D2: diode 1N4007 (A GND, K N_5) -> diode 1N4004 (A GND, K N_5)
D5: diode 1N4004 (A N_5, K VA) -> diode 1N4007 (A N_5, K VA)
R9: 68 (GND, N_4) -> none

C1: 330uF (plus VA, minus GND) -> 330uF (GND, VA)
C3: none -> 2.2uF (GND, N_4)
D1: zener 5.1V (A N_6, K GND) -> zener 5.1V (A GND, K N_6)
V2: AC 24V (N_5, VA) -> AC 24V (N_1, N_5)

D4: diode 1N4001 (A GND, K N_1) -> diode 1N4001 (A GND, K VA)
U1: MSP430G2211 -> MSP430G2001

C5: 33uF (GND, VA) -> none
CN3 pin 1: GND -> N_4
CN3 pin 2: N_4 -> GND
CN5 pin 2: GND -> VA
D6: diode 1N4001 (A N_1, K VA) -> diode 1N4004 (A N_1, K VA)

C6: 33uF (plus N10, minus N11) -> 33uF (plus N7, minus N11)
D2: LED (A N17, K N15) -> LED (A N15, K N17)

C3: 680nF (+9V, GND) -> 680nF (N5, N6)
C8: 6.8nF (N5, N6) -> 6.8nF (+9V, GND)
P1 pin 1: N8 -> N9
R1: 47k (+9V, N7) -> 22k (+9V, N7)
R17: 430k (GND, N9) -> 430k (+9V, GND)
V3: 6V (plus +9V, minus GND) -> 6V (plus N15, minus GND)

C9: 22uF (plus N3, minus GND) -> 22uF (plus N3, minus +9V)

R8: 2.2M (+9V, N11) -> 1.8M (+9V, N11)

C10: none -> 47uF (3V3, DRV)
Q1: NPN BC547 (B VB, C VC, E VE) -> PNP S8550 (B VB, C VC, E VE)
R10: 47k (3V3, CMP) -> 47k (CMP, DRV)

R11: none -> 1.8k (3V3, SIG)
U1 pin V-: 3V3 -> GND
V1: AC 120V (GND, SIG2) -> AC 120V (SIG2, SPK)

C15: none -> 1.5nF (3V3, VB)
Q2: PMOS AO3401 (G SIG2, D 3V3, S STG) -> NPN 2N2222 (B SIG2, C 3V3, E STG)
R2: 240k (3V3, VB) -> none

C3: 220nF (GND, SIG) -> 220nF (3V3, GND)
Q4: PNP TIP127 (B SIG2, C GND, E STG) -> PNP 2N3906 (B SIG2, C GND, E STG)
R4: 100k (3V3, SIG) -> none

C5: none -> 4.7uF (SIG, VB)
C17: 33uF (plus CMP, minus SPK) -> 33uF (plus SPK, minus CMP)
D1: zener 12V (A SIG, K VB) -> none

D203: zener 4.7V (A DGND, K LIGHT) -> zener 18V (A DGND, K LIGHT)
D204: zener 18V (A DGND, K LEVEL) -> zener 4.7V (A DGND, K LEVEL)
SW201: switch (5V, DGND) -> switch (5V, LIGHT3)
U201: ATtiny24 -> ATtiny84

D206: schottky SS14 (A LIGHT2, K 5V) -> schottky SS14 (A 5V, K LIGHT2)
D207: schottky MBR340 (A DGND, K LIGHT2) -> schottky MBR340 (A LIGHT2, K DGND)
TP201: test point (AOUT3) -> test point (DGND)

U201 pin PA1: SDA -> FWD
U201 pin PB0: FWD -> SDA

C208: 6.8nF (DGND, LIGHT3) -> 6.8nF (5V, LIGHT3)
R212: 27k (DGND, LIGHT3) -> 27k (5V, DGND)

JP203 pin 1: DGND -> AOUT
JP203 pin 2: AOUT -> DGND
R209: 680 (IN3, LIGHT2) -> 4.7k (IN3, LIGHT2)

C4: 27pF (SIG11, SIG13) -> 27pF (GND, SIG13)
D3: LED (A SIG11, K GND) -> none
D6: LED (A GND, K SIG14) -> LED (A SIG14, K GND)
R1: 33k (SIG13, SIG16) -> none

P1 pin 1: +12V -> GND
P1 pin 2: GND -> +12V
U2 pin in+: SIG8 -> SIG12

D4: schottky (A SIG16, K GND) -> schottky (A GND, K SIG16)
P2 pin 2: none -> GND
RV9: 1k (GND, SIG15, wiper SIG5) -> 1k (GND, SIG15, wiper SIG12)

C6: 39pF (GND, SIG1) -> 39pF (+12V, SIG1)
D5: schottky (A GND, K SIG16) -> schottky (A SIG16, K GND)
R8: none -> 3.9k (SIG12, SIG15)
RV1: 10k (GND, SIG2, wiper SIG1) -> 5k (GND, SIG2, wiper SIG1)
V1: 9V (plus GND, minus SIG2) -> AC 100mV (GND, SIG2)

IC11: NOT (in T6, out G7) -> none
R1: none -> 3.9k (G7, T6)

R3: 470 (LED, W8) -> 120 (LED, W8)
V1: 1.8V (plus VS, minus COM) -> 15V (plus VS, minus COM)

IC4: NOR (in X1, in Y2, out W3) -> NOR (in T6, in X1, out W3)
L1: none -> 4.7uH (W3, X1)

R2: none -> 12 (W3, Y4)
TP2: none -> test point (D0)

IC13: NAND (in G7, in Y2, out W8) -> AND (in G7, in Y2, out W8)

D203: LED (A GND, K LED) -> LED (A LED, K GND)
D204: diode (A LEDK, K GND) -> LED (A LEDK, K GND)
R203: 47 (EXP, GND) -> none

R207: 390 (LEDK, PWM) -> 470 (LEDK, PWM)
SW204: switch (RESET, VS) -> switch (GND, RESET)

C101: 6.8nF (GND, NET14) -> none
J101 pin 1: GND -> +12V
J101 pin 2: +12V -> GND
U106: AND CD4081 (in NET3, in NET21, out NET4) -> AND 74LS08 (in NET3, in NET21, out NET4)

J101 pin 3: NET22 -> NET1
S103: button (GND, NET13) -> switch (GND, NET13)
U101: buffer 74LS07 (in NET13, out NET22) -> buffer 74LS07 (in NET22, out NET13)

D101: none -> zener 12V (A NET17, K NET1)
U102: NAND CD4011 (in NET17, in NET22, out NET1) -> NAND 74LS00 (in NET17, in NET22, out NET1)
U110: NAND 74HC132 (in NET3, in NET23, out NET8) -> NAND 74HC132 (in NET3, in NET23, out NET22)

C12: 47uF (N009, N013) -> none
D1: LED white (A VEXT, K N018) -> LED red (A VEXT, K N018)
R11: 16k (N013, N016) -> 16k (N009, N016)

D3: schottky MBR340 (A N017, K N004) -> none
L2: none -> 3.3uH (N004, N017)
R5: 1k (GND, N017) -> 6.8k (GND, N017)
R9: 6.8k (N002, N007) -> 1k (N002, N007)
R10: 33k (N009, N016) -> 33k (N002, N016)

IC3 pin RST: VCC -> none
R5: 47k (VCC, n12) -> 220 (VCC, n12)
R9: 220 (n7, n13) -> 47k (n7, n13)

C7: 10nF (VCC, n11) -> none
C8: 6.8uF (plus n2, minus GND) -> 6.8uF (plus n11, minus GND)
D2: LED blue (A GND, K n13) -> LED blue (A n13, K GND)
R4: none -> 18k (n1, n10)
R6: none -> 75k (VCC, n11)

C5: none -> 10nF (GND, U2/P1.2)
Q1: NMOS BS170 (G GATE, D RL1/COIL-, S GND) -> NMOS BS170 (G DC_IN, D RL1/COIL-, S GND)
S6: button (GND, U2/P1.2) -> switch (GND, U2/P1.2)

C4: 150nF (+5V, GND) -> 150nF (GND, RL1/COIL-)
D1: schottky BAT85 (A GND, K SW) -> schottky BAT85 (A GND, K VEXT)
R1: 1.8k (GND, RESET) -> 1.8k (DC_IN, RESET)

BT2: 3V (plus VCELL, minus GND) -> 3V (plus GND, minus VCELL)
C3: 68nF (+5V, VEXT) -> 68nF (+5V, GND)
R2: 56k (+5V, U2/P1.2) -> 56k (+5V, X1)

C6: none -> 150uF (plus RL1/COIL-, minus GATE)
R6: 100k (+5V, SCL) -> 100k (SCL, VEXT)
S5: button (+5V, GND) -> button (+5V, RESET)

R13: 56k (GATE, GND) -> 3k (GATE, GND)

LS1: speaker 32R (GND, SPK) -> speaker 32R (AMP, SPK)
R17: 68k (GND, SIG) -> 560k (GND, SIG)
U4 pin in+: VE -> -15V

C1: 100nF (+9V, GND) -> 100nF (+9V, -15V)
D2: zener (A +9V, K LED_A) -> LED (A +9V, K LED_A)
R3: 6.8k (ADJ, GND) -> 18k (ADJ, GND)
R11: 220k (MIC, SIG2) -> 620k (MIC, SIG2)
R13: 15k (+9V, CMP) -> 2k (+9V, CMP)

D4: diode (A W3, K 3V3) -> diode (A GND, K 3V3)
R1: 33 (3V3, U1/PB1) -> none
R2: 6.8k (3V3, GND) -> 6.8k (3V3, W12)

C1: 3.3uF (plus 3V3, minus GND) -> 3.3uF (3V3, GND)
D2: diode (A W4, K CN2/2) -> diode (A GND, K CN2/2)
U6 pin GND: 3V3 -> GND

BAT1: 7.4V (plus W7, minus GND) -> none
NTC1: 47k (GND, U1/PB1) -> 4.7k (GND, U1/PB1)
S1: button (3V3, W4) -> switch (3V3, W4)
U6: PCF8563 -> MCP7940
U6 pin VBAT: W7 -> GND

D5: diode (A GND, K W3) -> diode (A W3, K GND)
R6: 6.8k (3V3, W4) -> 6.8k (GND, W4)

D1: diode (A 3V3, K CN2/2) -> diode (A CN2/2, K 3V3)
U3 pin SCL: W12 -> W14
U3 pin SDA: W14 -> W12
==============================
Exercise instructions – From the material above, tally every line that includes the word "RESET" and state the count only.

Answer to the problem – 3